The data:
....................

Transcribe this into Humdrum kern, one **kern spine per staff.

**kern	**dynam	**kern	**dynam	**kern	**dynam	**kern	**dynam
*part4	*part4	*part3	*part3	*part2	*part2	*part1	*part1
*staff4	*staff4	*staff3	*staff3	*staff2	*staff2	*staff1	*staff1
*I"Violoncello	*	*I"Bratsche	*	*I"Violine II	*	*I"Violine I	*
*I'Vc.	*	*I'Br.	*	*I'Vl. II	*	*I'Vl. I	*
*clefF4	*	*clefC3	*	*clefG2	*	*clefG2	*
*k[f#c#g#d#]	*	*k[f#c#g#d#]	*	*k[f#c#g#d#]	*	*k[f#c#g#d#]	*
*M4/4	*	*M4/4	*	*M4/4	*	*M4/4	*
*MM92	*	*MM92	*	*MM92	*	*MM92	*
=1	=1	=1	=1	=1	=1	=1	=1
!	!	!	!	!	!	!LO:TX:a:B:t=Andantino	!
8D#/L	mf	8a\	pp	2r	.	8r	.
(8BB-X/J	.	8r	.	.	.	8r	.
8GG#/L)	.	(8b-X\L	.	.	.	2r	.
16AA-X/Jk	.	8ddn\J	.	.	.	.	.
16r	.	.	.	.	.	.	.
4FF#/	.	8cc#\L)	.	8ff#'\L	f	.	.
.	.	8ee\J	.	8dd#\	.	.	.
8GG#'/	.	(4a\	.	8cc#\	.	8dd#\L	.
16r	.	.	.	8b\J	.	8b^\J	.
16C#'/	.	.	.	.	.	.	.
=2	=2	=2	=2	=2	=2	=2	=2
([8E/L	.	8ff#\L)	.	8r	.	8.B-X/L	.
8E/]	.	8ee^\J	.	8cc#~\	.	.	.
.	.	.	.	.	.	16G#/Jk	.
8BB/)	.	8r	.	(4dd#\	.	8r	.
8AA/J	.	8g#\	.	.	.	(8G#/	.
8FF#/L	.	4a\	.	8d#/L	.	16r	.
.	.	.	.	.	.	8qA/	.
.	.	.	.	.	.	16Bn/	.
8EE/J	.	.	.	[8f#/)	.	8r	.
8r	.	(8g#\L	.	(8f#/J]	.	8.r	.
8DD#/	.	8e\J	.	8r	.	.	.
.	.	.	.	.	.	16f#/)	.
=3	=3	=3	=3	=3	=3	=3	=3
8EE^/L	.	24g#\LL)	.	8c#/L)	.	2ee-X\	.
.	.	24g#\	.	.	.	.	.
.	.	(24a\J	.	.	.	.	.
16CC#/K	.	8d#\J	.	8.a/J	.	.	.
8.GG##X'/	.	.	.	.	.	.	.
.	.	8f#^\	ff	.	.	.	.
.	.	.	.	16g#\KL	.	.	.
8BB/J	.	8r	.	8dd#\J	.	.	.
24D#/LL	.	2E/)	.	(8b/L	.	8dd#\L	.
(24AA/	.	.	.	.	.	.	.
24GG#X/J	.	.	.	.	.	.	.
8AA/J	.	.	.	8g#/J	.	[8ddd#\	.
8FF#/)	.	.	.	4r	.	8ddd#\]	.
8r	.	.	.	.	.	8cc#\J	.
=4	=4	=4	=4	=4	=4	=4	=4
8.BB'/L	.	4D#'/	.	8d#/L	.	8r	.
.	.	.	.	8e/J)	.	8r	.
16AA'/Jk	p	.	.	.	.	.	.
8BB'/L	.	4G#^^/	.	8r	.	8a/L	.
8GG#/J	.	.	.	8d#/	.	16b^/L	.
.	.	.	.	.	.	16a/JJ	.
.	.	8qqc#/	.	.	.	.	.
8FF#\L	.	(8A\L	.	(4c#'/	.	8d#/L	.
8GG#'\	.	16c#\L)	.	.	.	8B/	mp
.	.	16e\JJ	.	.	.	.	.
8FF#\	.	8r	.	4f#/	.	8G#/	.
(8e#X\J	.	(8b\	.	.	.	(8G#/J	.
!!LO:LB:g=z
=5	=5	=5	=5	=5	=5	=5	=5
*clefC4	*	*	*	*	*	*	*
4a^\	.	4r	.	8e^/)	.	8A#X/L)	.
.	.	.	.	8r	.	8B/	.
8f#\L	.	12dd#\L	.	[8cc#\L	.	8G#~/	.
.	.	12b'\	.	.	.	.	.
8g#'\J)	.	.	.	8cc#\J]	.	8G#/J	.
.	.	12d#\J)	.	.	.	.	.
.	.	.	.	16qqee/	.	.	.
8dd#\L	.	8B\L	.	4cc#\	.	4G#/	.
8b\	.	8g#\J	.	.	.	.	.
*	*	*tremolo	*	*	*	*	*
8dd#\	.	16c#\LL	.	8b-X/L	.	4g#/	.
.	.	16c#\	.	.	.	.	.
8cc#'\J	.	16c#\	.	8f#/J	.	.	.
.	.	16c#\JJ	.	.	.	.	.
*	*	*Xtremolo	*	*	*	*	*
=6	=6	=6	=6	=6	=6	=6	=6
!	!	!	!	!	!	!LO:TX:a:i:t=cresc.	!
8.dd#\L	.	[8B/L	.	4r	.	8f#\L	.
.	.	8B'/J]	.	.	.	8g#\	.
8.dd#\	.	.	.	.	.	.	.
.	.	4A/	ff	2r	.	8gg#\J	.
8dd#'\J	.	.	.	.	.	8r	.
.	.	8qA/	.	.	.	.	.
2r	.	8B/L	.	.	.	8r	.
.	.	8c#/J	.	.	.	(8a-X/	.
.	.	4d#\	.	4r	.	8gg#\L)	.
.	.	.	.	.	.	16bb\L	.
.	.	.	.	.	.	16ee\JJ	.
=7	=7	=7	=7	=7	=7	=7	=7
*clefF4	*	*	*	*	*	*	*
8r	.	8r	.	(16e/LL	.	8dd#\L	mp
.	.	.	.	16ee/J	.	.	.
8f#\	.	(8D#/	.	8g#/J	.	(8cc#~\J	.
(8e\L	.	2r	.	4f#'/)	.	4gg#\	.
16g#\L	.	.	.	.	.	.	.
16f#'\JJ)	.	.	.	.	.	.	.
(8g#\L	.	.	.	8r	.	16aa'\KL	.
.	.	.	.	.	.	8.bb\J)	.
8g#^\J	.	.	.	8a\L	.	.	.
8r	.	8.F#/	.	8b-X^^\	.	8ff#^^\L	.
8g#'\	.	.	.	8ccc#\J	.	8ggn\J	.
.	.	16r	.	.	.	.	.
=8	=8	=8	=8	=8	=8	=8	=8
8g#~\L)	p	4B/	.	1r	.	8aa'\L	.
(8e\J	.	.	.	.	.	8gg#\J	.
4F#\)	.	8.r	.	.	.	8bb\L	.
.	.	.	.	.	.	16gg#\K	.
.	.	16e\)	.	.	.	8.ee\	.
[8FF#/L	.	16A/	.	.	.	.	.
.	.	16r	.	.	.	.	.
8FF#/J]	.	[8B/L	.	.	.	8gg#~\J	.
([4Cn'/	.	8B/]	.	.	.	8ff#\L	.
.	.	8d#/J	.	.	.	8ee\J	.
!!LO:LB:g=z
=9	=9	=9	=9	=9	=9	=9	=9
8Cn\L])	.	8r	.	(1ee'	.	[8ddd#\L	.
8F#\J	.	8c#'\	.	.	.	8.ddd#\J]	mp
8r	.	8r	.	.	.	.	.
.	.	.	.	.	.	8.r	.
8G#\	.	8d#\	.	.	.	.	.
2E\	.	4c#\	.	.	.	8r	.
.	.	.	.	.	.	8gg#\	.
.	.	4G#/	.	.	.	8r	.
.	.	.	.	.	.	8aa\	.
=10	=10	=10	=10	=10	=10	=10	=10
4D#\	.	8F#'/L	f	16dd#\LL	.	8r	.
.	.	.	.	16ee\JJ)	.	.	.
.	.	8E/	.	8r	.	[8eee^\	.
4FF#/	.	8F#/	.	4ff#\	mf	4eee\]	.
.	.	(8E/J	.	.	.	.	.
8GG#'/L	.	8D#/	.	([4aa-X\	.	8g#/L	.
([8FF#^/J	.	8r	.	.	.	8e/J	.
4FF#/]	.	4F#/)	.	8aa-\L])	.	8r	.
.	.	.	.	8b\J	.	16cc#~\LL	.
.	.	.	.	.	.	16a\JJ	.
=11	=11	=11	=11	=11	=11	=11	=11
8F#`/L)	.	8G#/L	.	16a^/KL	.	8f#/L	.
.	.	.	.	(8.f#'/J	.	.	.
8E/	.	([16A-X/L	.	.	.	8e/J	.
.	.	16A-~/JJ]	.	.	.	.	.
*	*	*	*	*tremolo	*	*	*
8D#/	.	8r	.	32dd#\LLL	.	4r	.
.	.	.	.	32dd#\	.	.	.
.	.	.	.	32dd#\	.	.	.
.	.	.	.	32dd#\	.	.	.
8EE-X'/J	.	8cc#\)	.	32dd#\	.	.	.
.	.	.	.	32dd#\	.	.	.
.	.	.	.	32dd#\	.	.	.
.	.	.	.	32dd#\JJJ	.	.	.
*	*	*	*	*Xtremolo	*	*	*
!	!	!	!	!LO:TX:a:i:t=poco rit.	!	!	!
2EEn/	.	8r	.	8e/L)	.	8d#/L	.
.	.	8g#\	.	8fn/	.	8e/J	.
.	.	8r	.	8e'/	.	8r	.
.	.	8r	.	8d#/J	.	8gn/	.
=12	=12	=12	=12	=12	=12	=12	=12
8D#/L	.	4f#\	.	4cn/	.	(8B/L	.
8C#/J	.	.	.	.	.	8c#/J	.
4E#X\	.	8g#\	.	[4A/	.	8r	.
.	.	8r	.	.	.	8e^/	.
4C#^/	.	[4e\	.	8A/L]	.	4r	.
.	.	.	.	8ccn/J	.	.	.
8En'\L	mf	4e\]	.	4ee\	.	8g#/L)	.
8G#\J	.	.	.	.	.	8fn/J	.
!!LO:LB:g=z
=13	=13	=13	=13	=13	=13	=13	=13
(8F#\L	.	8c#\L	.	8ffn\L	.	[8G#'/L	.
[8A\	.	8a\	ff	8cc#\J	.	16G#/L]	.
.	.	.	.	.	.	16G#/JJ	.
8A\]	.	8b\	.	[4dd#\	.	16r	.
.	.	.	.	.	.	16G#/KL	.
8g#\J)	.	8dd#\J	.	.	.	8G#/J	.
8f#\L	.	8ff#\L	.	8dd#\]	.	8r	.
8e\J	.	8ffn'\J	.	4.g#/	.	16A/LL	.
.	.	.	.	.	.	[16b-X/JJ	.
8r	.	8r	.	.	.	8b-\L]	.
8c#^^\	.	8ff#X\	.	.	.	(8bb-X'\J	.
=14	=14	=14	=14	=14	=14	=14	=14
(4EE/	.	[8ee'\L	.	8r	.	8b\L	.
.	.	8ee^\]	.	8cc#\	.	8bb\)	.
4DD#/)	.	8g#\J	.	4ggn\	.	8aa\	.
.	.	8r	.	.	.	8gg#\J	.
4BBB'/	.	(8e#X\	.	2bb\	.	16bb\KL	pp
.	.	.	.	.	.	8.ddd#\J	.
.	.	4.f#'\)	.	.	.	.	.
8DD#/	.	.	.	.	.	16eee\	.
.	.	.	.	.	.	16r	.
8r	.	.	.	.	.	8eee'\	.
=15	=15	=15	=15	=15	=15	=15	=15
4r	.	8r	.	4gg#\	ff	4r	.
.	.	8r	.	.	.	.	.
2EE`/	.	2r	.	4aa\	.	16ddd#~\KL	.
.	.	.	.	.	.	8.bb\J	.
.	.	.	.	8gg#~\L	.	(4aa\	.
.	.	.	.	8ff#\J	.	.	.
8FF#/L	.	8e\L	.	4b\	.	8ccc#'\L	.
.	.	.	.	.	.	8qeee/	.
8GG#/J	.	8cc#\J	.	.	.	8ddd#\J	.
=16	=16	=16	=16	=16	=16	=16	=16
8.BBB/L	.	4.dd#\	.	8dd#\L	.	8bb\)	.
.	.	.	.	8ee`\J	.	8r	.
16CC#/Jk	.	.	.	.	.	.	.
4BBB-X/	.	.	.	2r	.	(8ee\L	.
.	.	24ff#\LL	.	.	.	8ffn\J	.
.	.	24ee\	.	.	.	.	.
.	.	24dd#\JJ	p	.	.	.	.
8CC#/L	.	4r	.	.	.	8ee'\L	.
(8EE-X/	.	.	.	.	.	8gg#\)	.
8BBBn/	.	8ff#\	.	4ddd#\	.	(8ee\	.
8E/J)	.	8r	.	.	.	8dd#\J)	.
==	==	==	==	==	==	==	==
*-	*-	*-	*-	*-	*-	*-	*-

....................

Given instruction: Please collect every line of the data above that contains the string "kern".

Task result:
Transcribe this into Humdrum kern, one **kern spine per staff.
**kern	**dynam	**kern	**dynam	**kern	**dynam	**kern	**dynam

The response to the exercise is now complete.